Compito da svolgere: Puoi ricopiare tutte le righe dell'elenco qui sotto, dalla prima all'ultima, senza cambiare nulla?

[Elenco di puntamento su testi ed elementi]
┄┄┄┄┄┄┄┄┄┄
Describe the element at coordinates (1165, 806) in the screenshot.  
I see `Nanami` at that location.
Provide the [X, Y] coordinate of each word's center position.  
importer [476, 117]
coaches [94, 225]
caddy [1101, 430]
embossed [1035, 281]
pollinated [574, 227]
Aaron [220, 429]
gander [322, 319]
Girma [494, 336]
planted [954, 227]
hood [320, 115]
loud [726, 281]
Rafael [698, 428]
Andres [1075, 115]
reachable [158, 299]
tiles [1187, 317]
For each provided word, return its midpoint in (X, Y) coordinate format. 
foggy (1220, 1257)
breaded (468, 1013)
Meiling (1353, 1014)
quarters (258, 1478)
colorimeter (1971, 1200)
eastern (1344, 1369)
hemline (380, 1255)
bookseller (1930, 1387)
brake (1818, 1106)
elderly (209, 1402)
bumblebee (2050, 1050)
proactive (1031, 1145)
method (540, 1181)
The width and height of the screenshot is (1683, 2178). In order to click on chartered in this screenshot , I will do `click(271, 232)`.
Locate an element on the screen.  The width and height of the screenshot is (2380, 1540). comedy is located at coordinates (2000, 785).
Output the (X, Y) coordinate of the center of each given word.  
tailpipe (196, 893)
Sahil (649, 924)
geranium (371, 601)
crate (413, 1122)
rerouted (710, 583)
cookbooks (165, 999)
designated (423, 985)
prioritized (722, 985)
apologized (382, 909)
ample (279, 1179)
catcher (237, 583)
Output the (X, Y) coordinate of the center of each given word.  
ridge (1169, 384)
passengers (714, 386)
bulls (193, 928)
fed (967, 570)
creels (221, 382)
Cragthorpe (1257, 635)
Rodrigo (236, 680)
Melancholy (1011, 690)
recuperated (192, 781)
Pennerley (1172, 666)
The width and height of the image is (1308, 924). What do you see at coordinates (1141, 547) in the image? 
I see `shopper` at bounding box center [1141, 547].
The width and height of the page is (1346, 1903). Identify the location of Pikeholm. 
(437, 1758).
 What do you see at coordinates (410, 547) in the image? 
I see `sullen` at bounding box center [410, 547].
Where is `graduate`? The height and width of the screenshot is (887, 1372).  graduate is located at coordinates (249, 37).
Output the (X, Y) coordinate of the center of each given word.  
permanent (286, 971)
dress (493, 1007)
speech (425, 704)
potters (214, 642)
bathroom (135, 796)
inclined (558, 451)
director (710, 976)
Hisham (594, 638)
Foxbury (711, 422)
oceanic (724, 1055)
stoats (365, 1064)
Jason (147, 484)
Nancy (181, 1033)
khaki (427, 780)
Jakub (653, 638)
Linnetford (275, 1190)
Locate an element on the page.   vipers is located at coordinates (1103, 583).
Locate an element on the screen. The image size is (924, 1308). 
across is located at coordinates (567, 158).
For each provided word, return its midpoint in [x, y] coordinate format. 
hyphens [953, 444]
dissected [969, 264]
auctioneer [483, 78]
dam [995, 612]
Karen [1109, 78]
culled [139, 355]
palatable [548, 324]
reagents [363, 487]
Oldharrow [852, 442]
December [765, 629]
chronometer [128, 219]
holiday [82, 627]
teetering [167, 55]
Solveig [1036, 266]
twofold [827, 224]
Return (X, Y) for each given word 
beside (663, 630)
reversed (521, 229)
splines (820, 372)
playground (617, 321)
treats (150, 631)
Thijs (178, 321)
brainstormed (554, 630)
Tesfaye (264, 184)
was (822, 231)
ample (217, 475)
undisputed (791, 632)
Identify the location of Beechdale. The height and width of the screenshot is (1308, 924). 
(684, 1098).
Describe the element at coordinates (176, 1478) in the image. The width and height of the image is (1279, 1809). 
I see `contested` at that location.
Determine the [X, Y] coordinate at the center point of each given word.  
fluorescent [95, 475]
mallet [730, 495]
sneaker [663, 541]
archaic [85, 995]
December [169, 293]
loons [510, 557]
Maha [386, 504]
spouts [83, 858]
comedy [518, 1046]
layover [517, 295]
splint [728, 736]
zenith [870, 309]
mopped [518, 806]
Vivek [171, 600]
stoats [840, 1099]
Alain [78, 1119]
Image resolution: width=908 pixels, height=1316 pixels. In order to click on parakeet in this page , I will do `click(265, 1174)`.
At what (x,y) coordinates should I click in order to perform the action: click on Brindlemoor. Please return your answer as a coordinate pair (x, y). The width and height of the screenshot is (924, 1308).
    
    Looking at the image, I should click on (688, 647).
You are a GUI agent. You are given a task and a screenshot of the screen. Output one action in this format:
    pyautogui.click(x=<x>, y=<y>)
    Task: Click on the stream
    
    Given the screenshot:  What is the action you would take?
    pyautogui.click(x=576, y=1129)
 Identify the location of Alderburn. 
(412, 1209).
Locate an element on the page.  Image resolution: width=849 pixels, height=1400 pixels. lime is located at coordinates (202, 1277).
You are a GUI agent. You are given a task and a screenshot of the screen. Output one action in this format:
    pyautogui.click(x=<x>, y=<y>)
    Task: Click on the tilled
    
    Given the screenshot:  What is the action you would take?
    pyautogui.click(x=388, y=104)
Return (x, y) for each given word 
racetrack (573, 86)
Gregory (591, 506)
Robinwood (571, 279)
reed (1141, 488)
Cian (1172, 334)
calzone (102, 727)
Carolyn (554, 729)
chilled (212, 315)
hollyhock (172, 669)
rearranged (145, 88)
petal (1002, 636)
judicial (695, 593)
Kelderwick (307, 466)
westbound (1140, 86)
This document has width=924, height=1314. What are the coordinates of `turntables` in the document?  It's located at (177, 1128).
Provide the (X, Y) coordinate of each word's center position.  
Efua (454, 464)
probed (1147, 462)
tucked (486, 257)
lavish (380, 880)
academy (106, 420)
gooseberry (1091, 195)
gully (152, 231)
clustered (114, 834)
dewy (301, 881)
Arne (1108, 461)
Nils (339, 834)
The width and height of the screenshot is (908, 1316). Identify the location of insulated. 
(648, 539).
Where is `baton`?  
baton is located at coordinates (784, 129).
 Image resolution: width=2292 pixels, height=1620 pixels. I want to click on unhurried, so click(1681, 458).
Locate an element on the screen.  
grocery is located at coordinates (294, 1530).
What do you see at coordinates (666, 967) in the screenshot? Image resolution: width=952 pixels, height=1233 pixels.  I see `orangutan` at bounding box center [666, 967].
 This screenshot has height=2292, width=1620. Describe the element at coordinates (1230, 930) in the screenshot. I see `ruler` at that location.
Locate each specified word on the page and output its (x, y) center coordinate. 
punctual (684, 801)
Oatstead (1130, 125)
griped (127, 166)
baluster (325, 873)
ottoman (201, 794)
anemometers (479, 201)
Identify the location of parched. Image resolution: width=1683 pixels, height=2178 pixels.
┄┄┄┄┄┄┄┄┄┄
Risposta al compito:
Describe the element at coordinates (1165, 806) in the screenshot.  
I see `Nanami` at that location.
Provide the [X, Y] coordinate of each word's center position.  
importer [476, 117]
coaches [94, 225]
caddy [1101, 430]
embossed [1035, 281]
pollinated [574, 227]
Aaron [220, 429]
gander [322, 319]
Girma [494, 336]
planted [954, 227]
hood [320, 115]
loud [726, 281]
Rafael [698, 428]
Andres [1075, 115]
reachable [158, 299]
tiles [1187, 317]
For each provided word, return its midpoint in (X, Y) coordinate format. 
foggy (1220, 1257)
breaded (468, 1013)
Meiling (1353, 1014)
quarters (258, 1478)
colorimeter (1971, 1200)
eastern (1344, 1369)
hemline (380, 1255)
bookseller (1930, 1387)
brake (1818, 1106)
elderly (209, 1402)
bumblebee (2050, 1050)
proactive (1031, 1145)
method (540, 1181)
The width and height of the screenshot is (1683, 2178). In order to click on chartered in this screenshot , I will do `click(271, 232)`.
Locate an element on the screen.  The width and height of the screenshot is (2380, 1540). comedy is located at coordinates (2000, 785).
Output the (X, Y) coordinate of the center of each given word.  
tailpipe (196, 893)
Sahil (649, 924)
geranium (371, 601)
crate (413, 1122)
rerouted (710, 583)
cookbooks (165, 999)
designated (423, 985)
prioritized (722, 985)
apologized (382, 909)
ample (279, 1179)
catcher (237, 583)
Output the (X, Y) coordinate of the center of each given word.  
ridge (1169, 384)
passengers (714, 386)
bulls (193, 928)
fed (967, 570)
creels (221, 382)
Cragthorpe (1257, 635)
Rodrigo (236, 680)
Melancholy (1011, 690)
recuperated (192, 781)
Pennerley (1172, 666)
The width and height of the image is (1308, 924). What do you see at coordinates (1141, 547) in the image? 
I see `shopper` at bounding box center [1141, 547].
The width and height of the page is (1346, 1903). Identify the location of Pikeholm. 
(437, 1758).
 What do you see at coordinates (410, 547) in the image? 
I see `sullen` at bounding box center [410, 547].
Where is `graduate`? The height and width of the screenshot is (887, 1372).  graduate is located at coordinates (249, 37).
Output the (X, Y) coordinate of the center of each given word.  
permanent (286, 971)
dress (493, 1007)
speech (425, 704)
potters (214, 642)
bathroom (135, 796)
inclined (558, 451)
director (710, 976)
Hisham (594, 638)
Foxbury (711, 422)
oceanic (724, 1055)
stoats (365, 1064)
Jason (147, 484)
Nancy (181, 1033)
khaki (427, 780)
Jakub (653, 638)
Linnetford (275, 1190)
Locate an element on the page.   vipers is located at coordinates (1103, 583).
Locate an element on the screen. The image size is (924, 1308). 
across is located at coordinates (567, 158).
For each provided word, return its midpoint in [x, y] coordinate format. 
hyphens [953, 444]
dissected [969, 264]
auctioneer [483, 78]
dam [995, 612]
Karen [1109, 78]
culled [139, 355]
palatable [548, 324]
reagents [363, 487]
Oldharrow [852, 442]
December [765, 629]
chronometer [128, 219]
holiday [82, 627]
teetering [167, 55]
Solveig [1036, 266]
twofold [827, 224]
Return (X, Y) for each given word 
beside (663, 630)
reversed (521, 229)
splines (820, 372)
playground (617, 321)
treats (150, 631)
Thijs (178, 321)
brainstormed (554, 630)
Tesfaye (264, 184)
was (822, 231)
ample (217, 475)
undisputed (791, 632)
Identify the location of Beechdale. The height and width of the screenshot is (1308, 924). 
(684, 1098).
Describe the element at coordinates (176, 1478) in the image. The width and height of the image is (1279, 1809). 
I see `contested` at that location.
Determine the [X, Y] coordinate at the center point of each given word.  
fluorescent [95, 475]
mallet [730, 495]
sneaker [663, 541]
archaic [85, 995]
December [169, 293]
loons [510, 557]
Maha [386, 504]
spouts [83, 858]
comedy [518, 1046]
layover [517, 295]
splint [728, 736]
zenith [870, 309]
mopped [518, 806]
Vivek [171, 600]
stoats [840, 1099]
Alain [78, 1119]
Image resolution: width=908 pixels, height=1316 pixels. In order to click on parakeet in this page , I will do `click(265, 1174)`.
At what (x,y) coordinates should I click in order to perform the action: click on Brindlemoor. Please return your answer as a coordinate pair (x, y). The width and height of the screenshot is (924, 1308).
    
    Looking at the image, I should click on (688, 647).
You are a GUI agent. You are given a task and a screenshot of the screen. Output one action in this format:
    pyautogui.click(x=<x>, y=<y>)
    Task: Click on the stream
    
    Given the screenshot:  What is the action you would take?
    pyautogui.click(x=576, y=1129)
 Identify the location of Alderburn. 
(412, 1209).
Locate an element on the page.  Image resolution: width=849 pixels, height=1400 pixels. lime is located at coordinates (202, 1277).
You are a GUI agent. You are given a task and a screenshot of the screen. Output one action in this format:
    pyautogui.click(x=<x>, y=<y>)
    Task: Click on the tilled
    
    Given the screenshot:  What is the action you would take?
    pyautogui.click(x=388, y=104)
Return (x, y) for each given word 
racetrack (573, 86)
Gregory (591, 506)
Robinwood (571, 279)
reed (1141, 488)
Cian (1172, 334)
calzone (102, 727)
Carolyn (554, 729)
chilled (212, 315)
hollyhock (172, 669)
rearranged (145, 88)
petal (1002, 636)
judicial (695, 593)
Kelderwick (307, 466)
westbound (1140, 86)
This document has width=924, height=1314. What are the coordinates of `turntables` in the document?  It's located at (177, 1128).
Provide the (X, Y) coordinate of each word's center position.  
Efua (454, 464)
probed (1147, 462)
tucked (486, 257)
lavish (380, 880)
academy (106, 420)
gooseberry (1091, 195)
gully (152, 231)
clustered (114, 834)
dewy (301, 881)
Arne (1108, 461)
Nils (339, 834)
The width and height of the screenshot is (908, 1316). Identify the location of insulated. 
(648, 539).
Where is `baton`?  
baton is located at coordinates (784, 129).
 Image resolution: width=2292 pixels, height=1620 pixels. I want to click on unhurried, so click(1681, 458).
Locate an element on the screen.  
grocery is located at coordinates (294, 1530).
What do you see at coordinates (666, 967) in the screenshot? Image resolution: width=952 pixels, height=1233 pixels.  I see `orangutan` at bounding box center [666, 967].
 This screenshot has height=2292, width=1620. Describe the element at coordinates (1230, 930) in the screenshot. I see `ruler` at that location.
Locate each specified word on the page and output its (x, y) center coordinate. 
punctual (684, 801)
Oatstead (1130, 125)
griped (127, 166)
baluster (325, 873)
ottoman (201, 794)
anemometers (479, 201)
Identify the location of parched. Image resolution: width=1683 pixels, height=2178 pixels.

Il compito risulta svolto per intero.